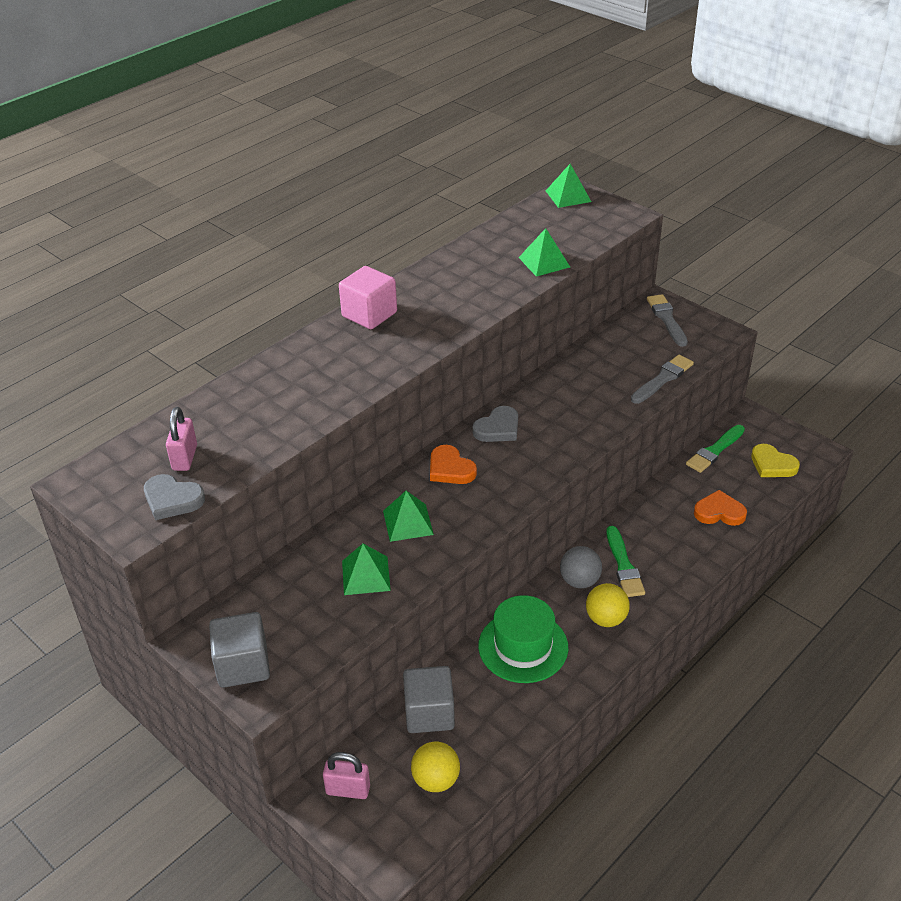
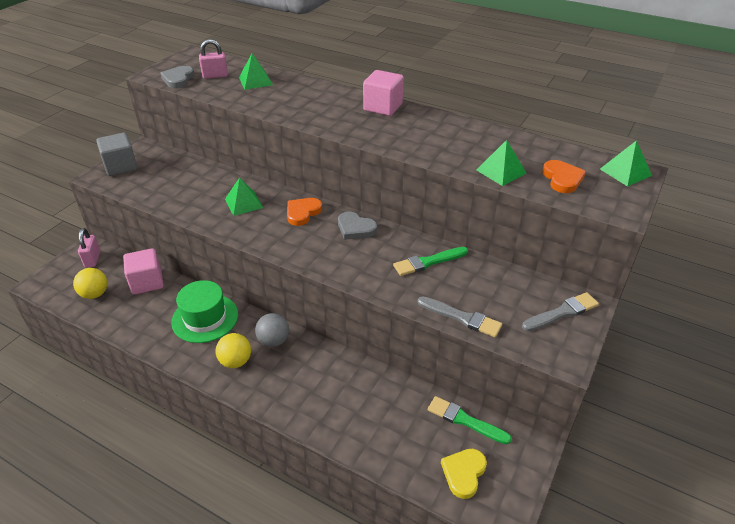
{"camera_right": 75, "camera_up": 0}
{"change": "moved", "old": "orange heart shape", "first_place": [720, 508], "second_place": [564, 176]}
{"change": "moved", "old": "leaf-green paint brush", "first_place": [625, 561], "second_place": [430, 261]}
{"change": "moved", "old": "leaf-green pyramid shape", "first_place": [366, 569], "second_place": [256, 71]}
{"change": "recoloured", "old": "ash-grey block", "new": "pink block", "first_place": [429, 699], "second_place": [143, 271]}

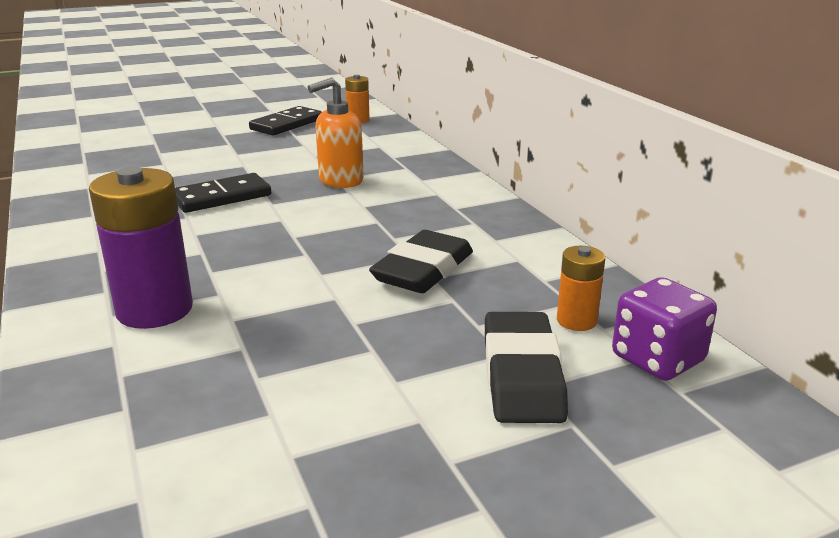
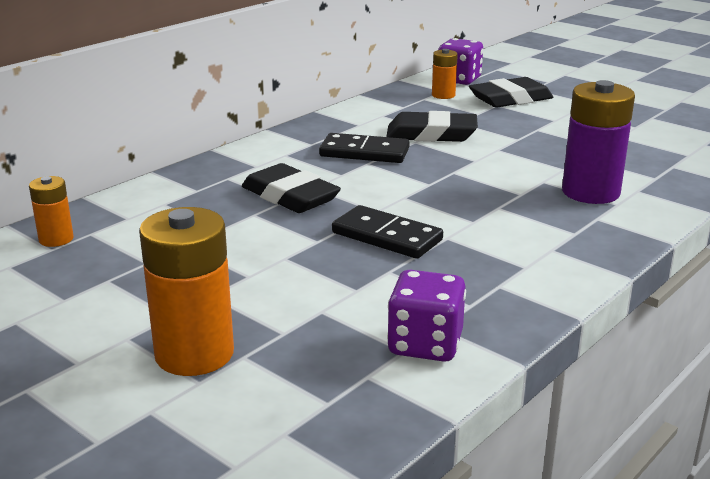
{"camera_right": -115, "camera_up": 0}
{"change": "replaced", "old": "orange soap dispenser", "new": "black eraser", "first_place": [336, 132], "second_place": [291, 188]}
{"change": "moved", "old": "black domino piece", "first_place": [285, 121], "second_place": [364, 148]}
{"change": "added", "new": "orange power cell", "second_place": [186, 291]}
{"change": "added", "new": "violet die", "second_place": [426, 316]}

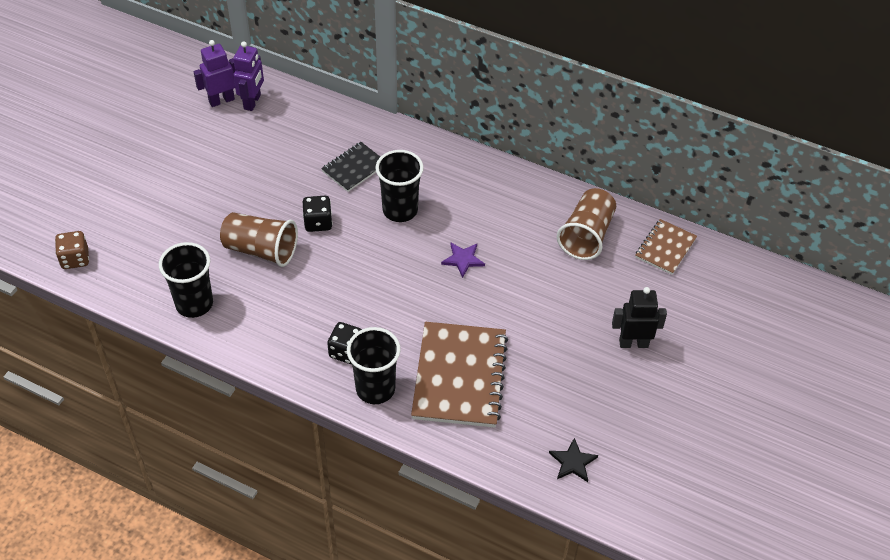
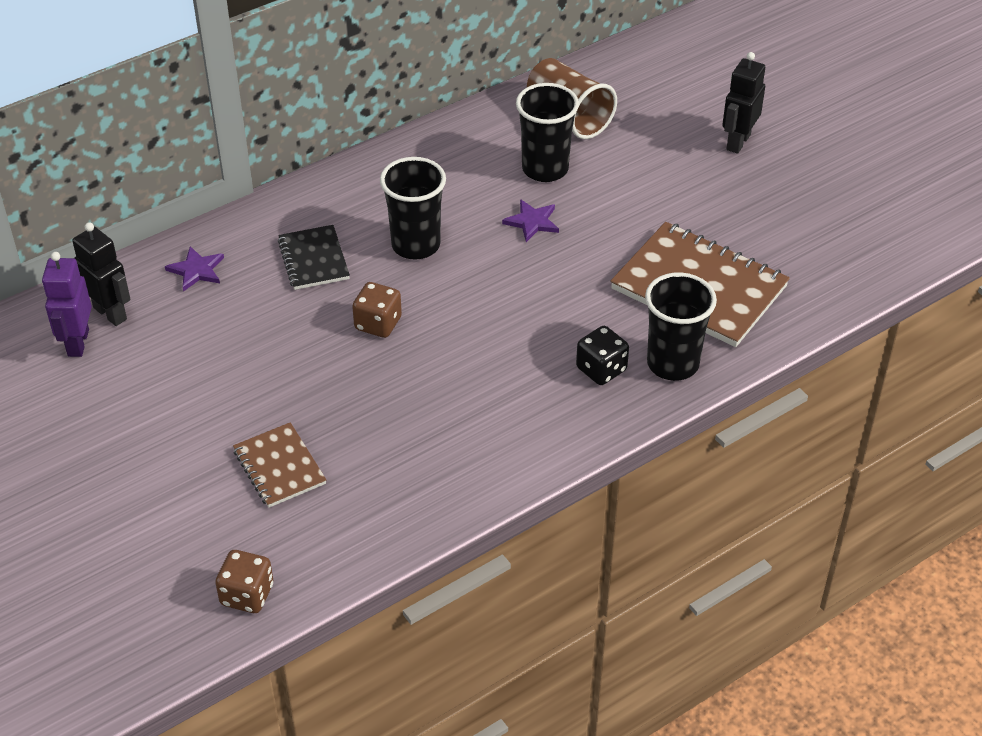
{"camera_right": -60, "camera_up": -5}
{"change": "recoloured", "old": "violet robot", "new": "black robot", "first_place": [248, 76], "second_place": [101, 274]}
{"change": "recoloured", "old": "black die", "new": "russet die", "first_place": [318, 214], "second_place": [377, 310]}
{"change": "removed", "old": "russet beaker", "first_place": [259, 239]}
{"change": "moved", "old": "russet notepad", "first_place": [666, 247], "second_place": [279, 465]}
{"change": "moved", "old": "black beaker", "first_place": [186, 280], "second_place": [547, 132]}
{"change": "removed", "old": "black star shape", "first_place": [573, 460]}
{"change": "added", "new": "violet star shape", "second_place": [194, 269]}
☆ ☆ ☆ ☆ ☆
TASK TO COMPLETE: Using the records given above, list every line that includes the word "beaker".

SOLUTION FOR THIS PROBLEM:
{"change": "removed", "old": "russet beaker", "first_place": [259, 239]}
{"change": "moved", "old": "black beaker", "first_place": [186, 280], "second_place": [547, 132]}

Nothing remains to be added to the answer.